#### The task
Please transcribe the data exactly as shown, skipping the images.

#### Data excerpt

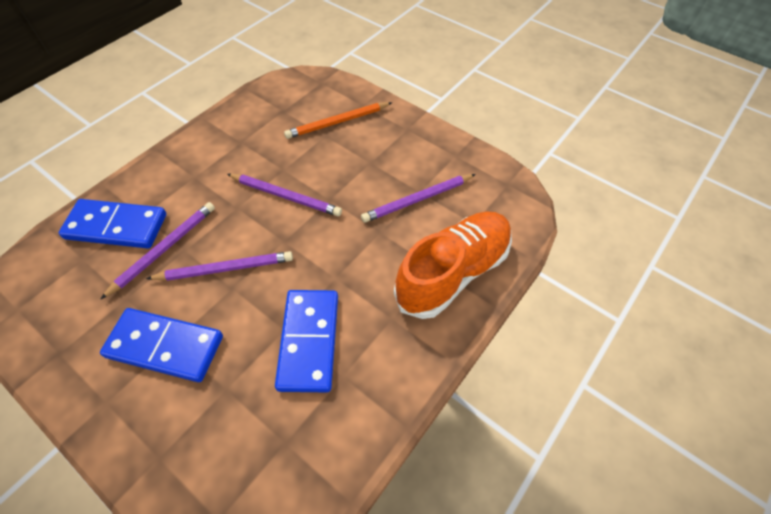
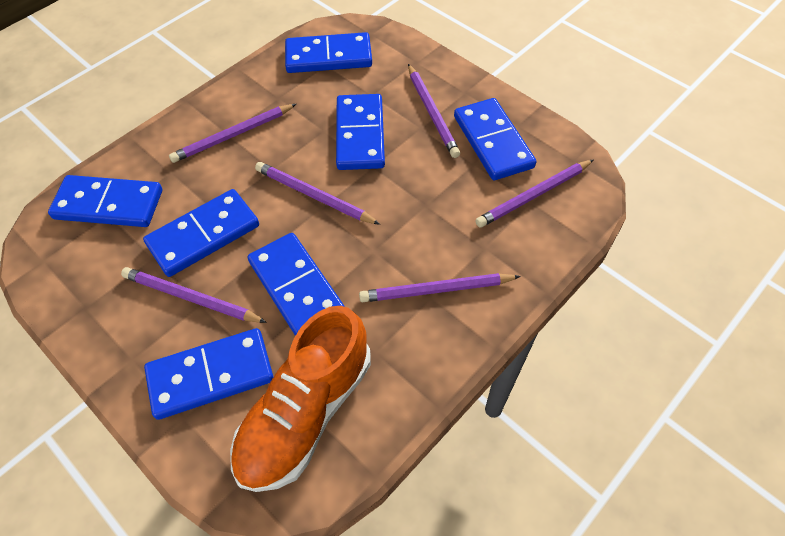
blue domino: 3 -> 7
orange pencil: 1 -> 0
purple pencil: 4 -> 6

#### Solution below
blue domino: 3 -> 7
orange pencil: 1 -> 0
purple pencil: 4 -> 6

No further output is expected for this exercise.